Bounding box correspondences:
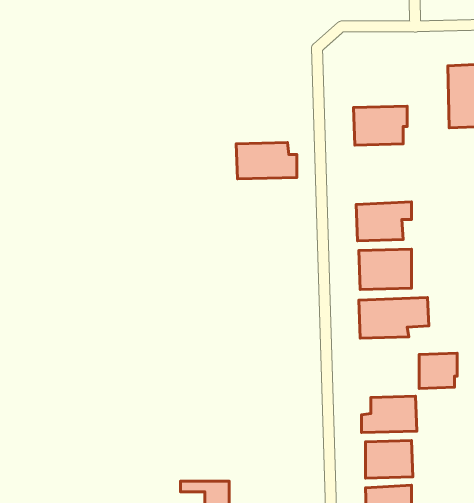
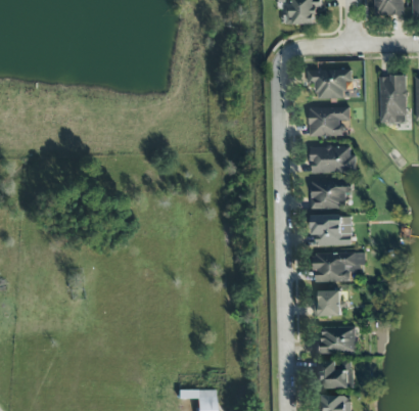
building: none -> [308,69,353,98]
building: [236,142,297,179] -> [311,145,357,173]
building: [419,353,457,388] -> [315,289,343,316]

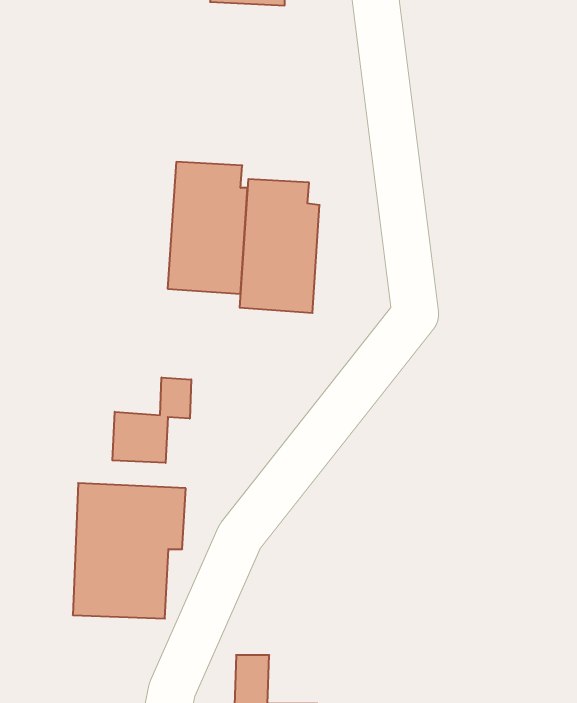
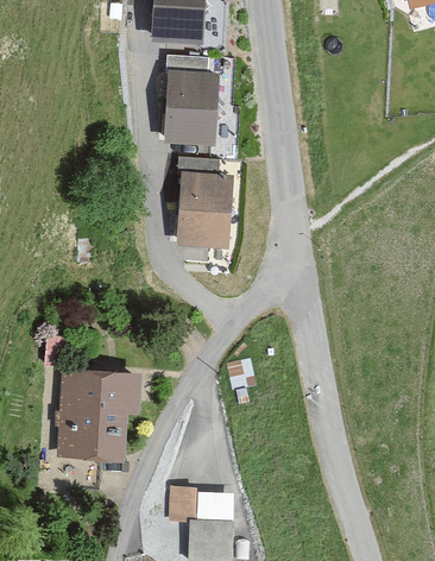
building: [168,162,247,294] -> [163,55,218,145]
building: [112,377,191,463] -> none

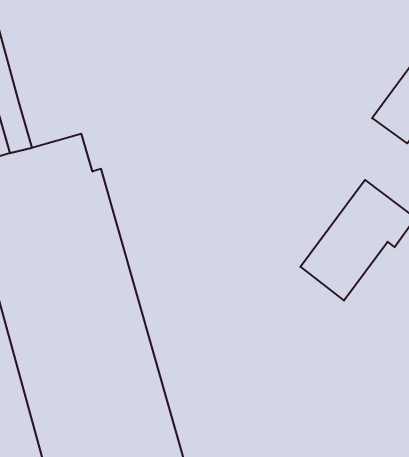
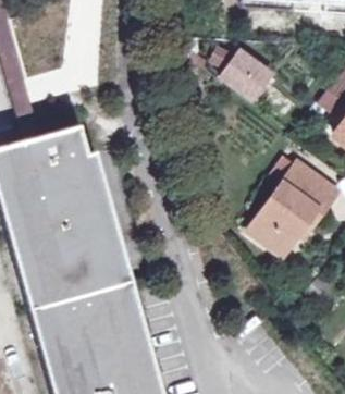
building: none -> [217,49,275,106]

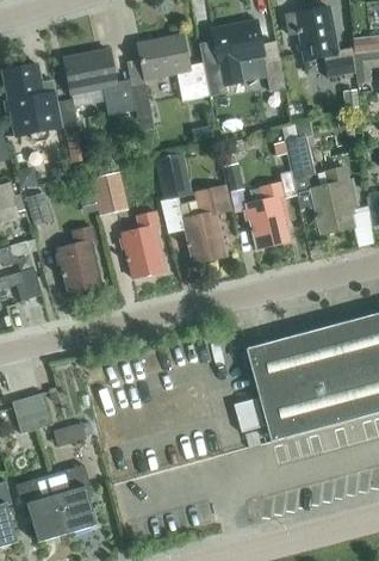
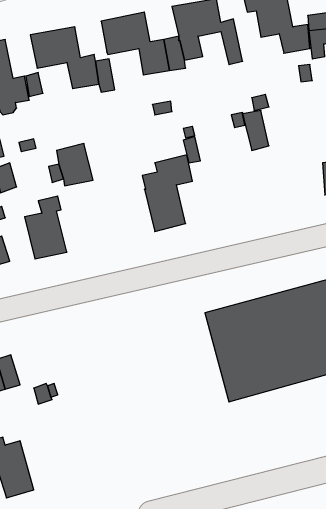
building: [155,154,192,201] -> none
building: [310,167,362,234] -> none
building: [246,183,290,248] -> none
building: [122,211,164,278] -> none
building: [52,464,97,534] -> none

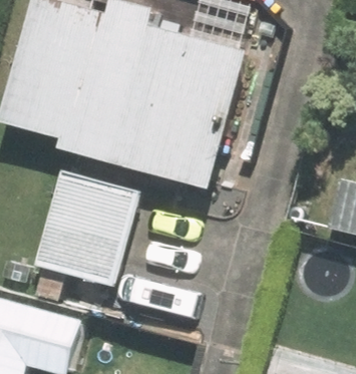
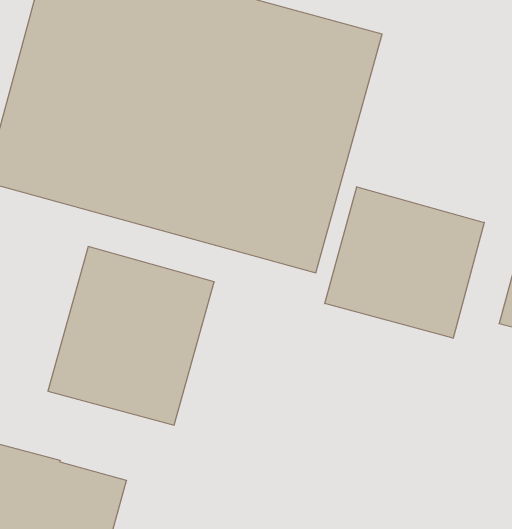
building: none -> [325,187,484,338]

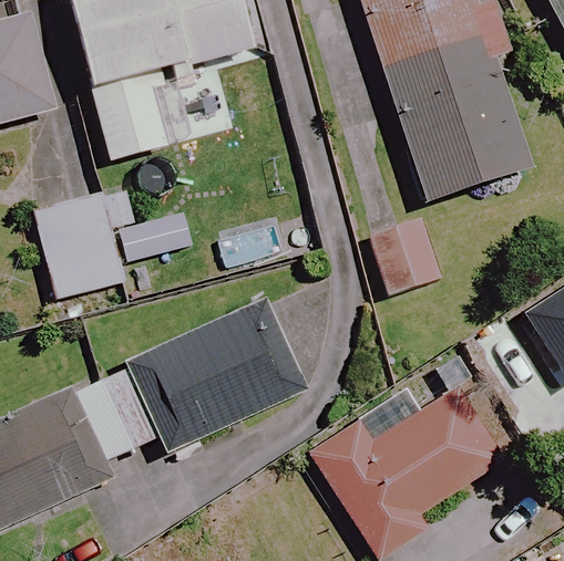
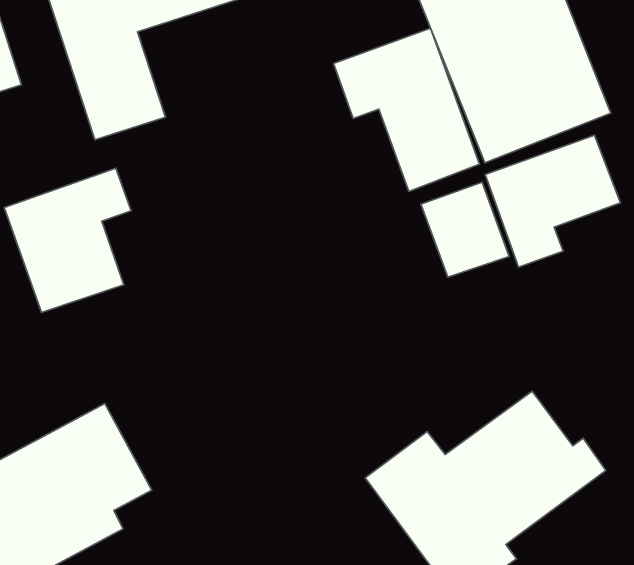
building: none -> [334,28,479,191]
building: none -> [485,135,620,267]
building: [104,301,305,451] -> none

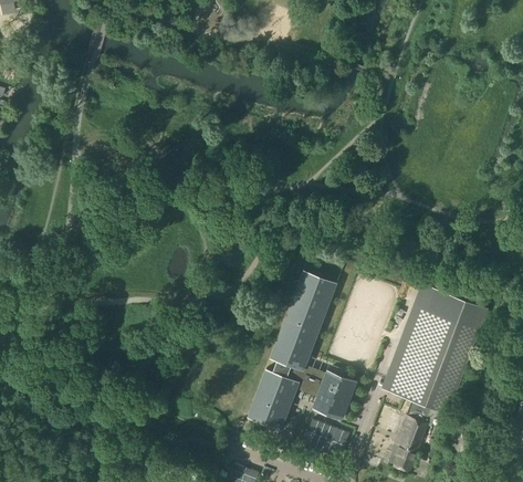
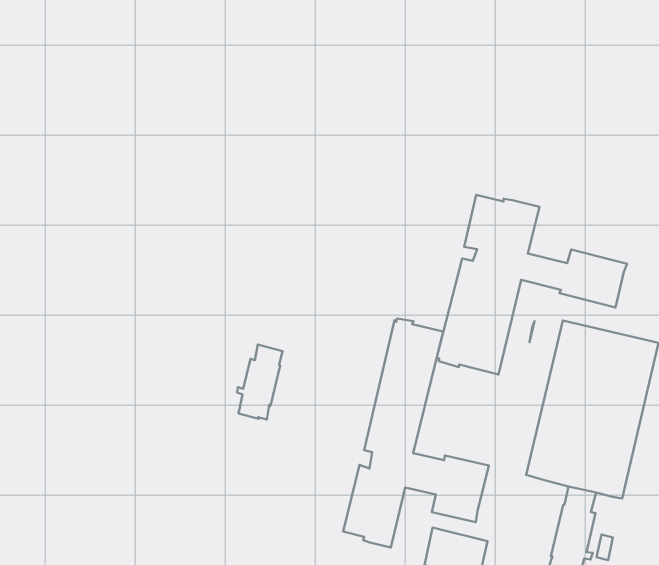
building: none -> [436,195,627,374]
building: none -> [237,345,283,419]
...
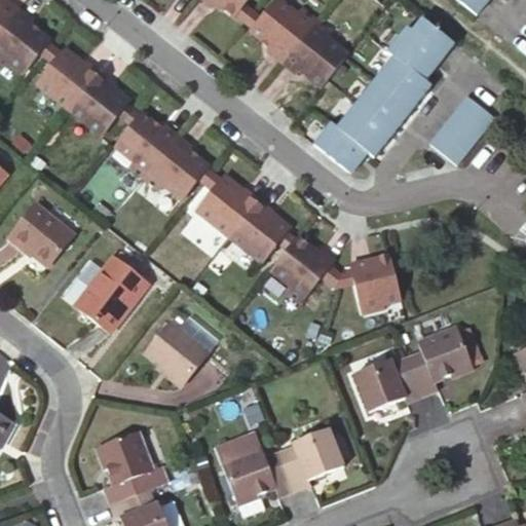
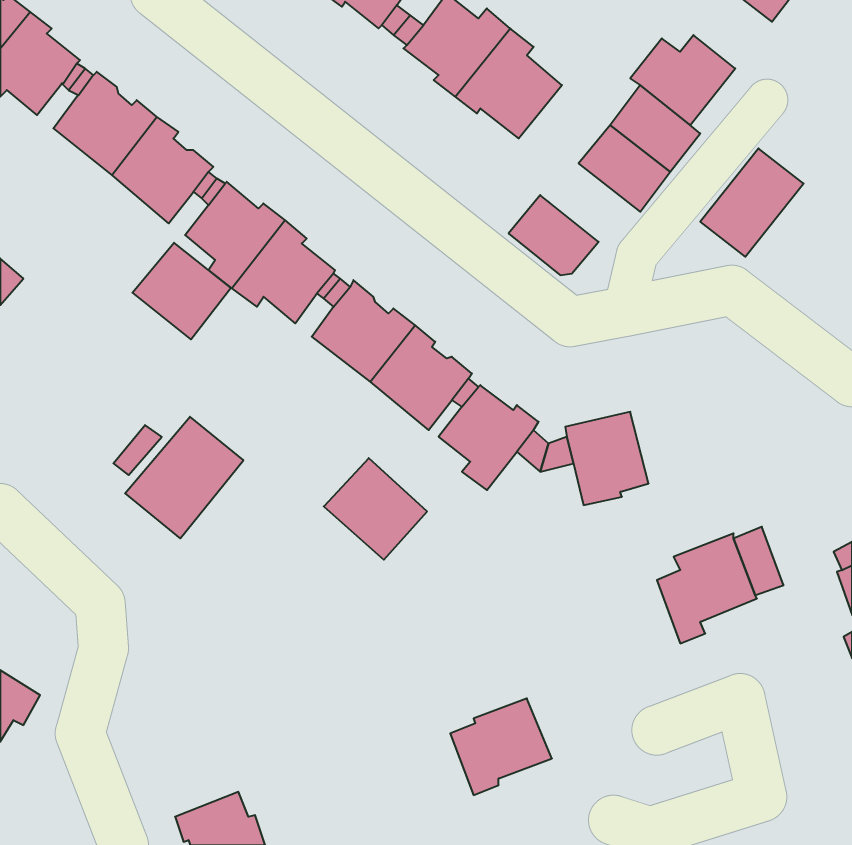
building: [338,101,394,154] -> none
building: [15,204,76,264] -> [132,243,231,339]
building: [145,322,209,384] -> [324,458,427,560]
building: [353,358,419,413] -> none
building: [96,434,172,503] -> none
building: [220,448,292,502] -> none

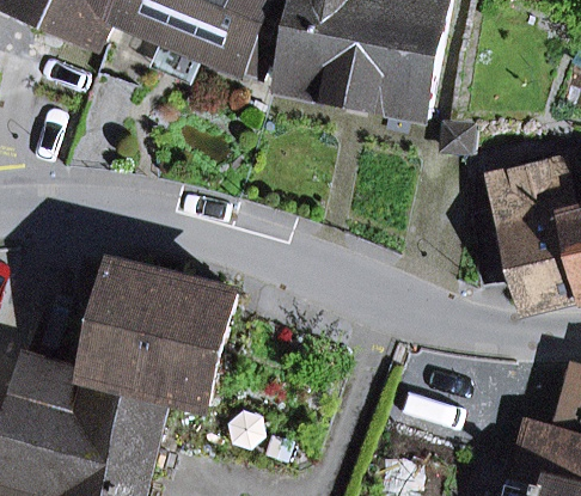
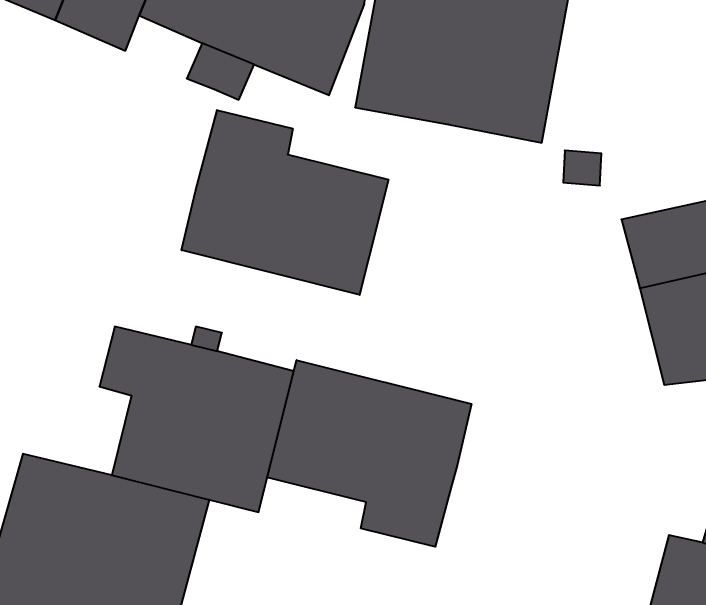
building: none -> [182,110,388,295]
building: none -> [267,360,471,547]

## Task prompt
Reproduce, character for character, only the lines of the preceding data that start at the line with "building: none -> [436,195,627,374]" and end at the line with "building: none -> [237,345,283,419]", both included.

## Solution
building: none -> [436,195,627,374]
building: none -> [237,345,283,419]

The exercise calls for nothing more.